## WORK TO BE COMPLETED
When you retype the records that follow, keep each word as it is and drop any pictures.

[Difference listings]
BEGIN

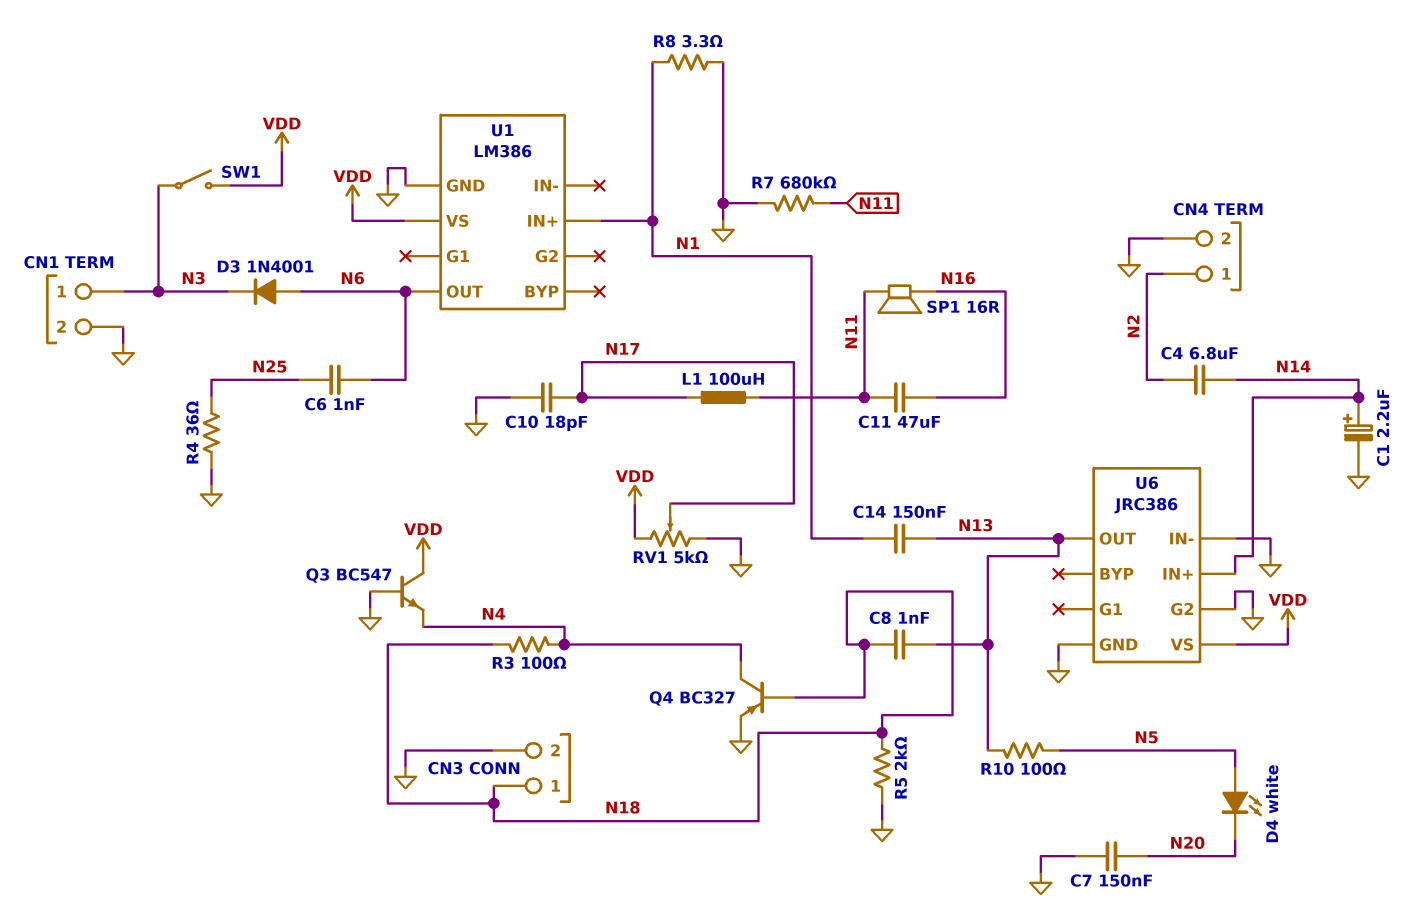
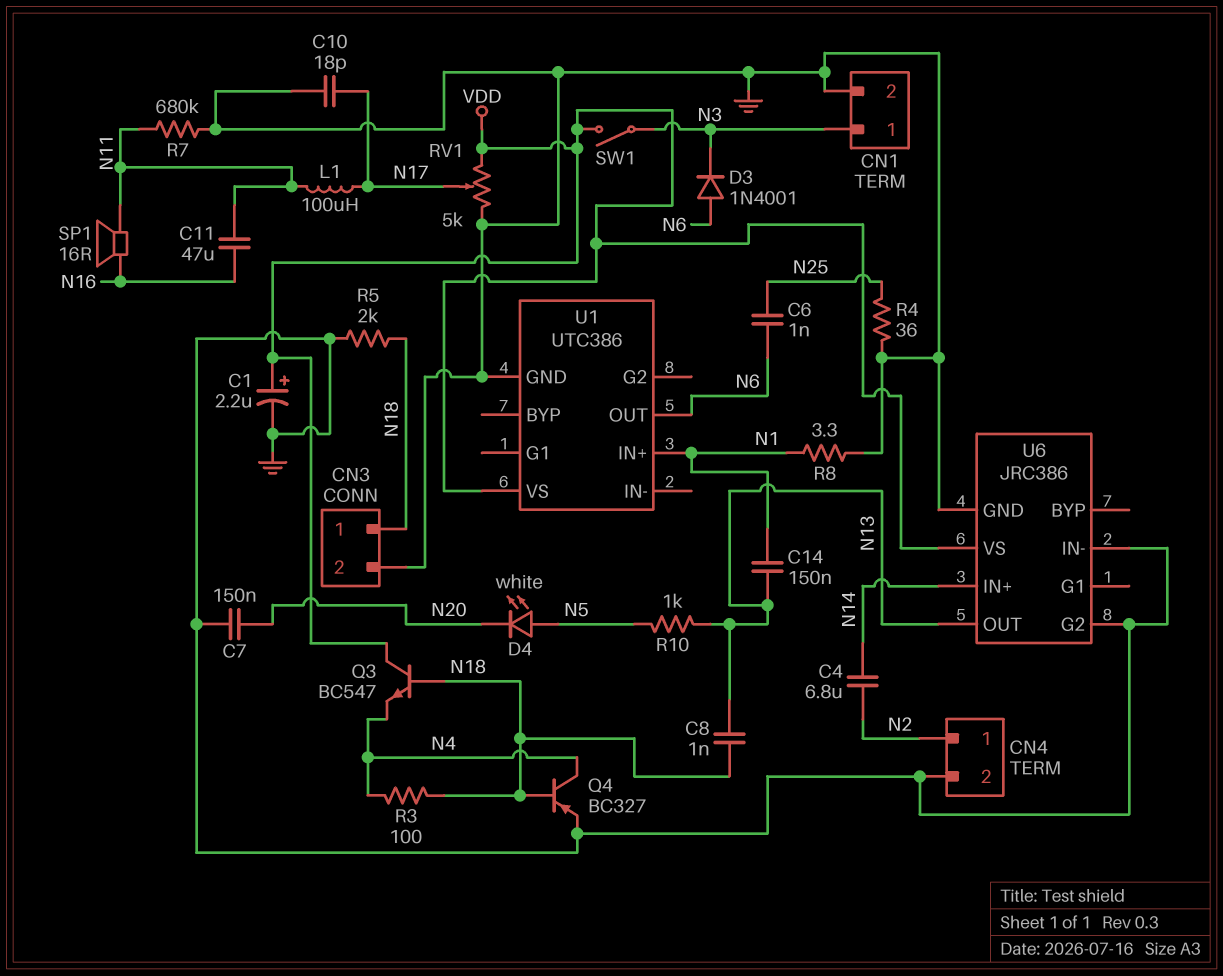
C1: 2.2uF (plus N14, minus GND) -> 2.2uF (plus VDD, minus GND)
Q3: NPN BC547 (B GND, C VDD, E N4) -> NPN BC547 (B N18, C VDD, E N4)
R10: 100 (N5, N13) -> 1k (N5, N13)
U1: LM386 -> UTC386

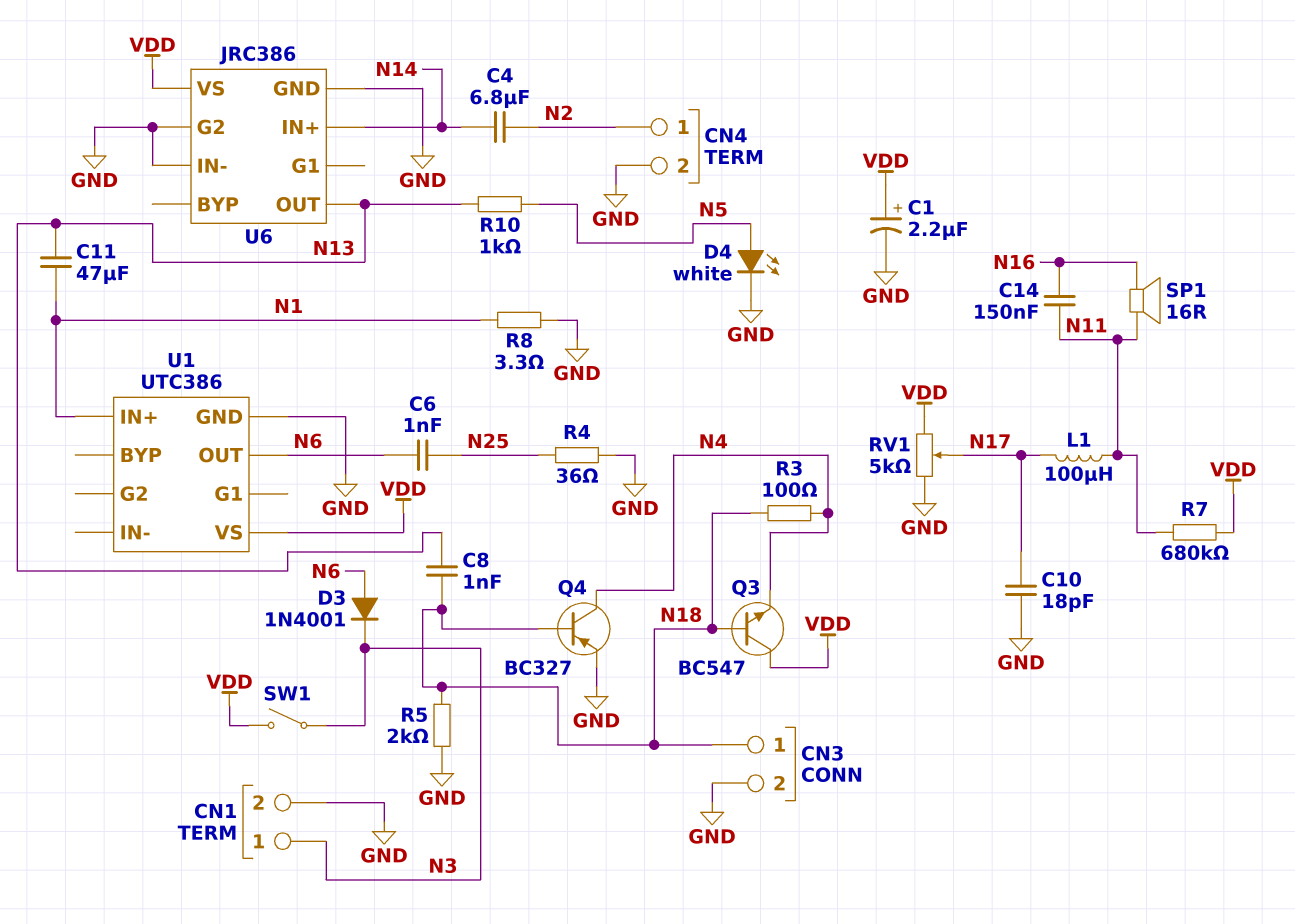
C7: 150nF (GND, N20) -> none
C11: 47uF (N11, N16) -> 47uF (N1, N13)
C14: 150nF (N1, N13) -> 150nF (N11, N16)
D4: LED white (A N5, K N20) -> LED white (A N5, K GND)
R7: 680k (GND, N11) -> 680k (N11, VDD)

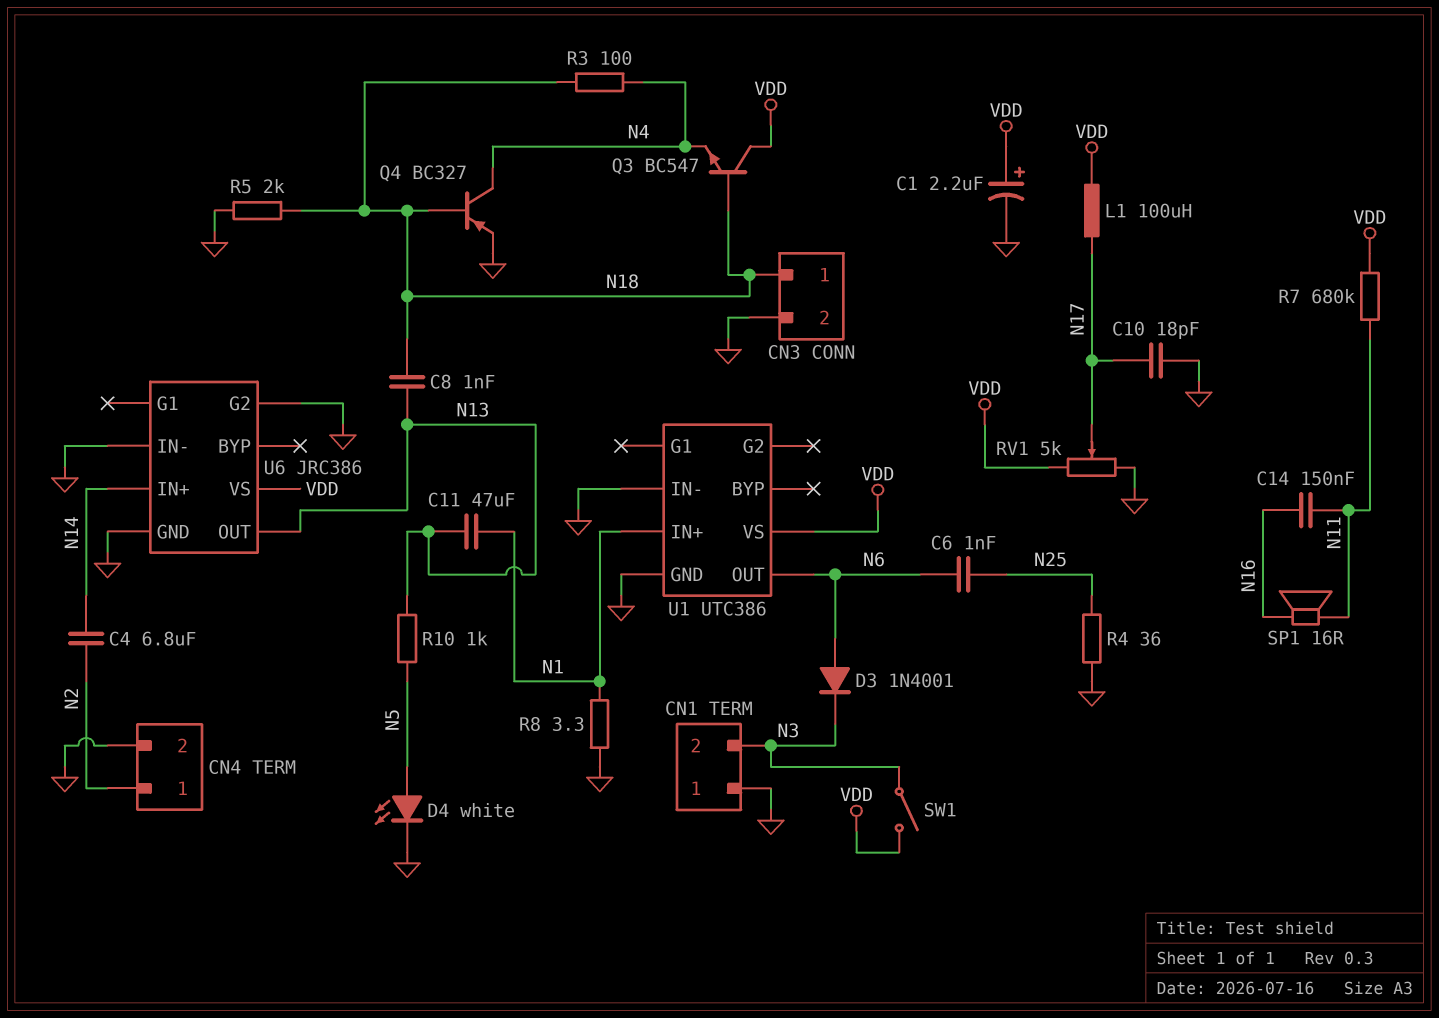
CN1 pin 1: N3 -> GND
CN1 pin 2: GND -> N3
L1: 100uH (N11, N17) -> 100uH (N17, VDD)
U1 pin IN-: none -> GND

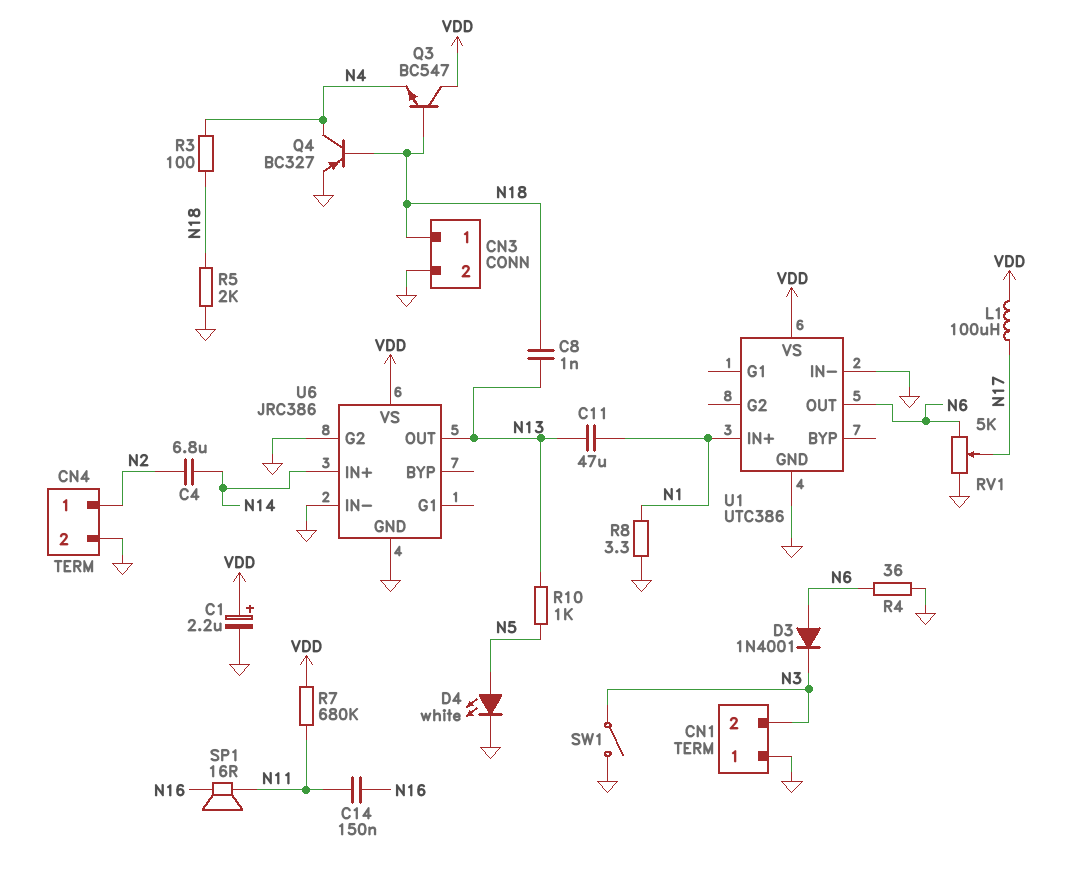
C6: 1nF (N6, N25) -> none
C10: 18pF (GND, N17) -> none
R4: 36 (GND, N25) -> 36 (GND, N6)
RV1: 5k (GND, VDD, wiper N17) -> 5k (GND, N6, wiper N17)
SW1: switch (N3, VDD) -> switch (GND, N3)

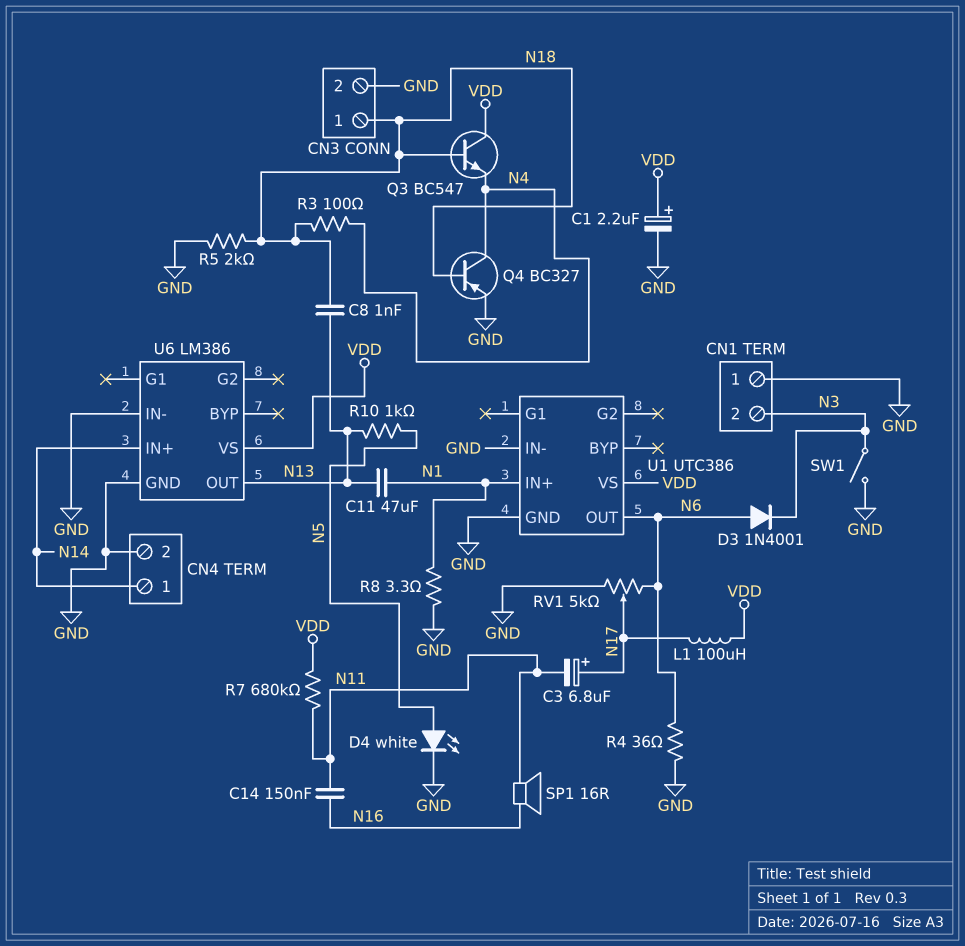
C3: none -> 6.8uF (plus N17, minus N11)
C4: 6.8uF (N2, N14) -> none
CN4 pin 1: N2 -> N14
U6: JRC386 -> LM386
U6 pin G2: GND -> none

END

## SOLUTION TO THIS TASK
C1: 2.2uF (plus N14, minus GND) -> 2.2uF (plus VDD, minus GND)
Q3: NPN BC547 (B GND, C VDD, E N4) -> NPN BC547 (B N18, C VDD, E N4)
R10: 100 (N5, N13) -> 1k (N5, N13)
U1: LM386 -> UTC386

C7: 150nF (GND, N20) -> none
C11: 47uF (N11, N16) -> 47uF (N1, N13)
C14: 150nF (N1, N13) -> 150nF (N11, N16)
D4: LED white (A N5, K N20) -> LED white (A N5, K GND)
R7: 680k (GND, N11) -> 680k (N11, VDD)

CN1 pin 1: N3 -> GND
CN1 pin 2: GND -> N3
L1: 100uH (N11, N17) -> 100uH (N17, VDD)
U1 pin IN-: none -> GND

C6: 1nF (N6, N25) -> none
C10: 18pF (GND, N17) -> none
R4: 36 (GND, N25) -> 36 (GND, N6)
RV1: 5k (GND, VDD, wiper N17) -> 5k (GND, N6, wiper N17)
SW1: switch (N3, VDD) -> switch (GND, N3)

C3: none -> 6.8uF (plus N17, minus N11)
C4: 6.8uF (N2, N14) -> none
CN4 pin 1: N2 -> N14
U6: JRC386 -> LM386
U6 pin G2: GND -> none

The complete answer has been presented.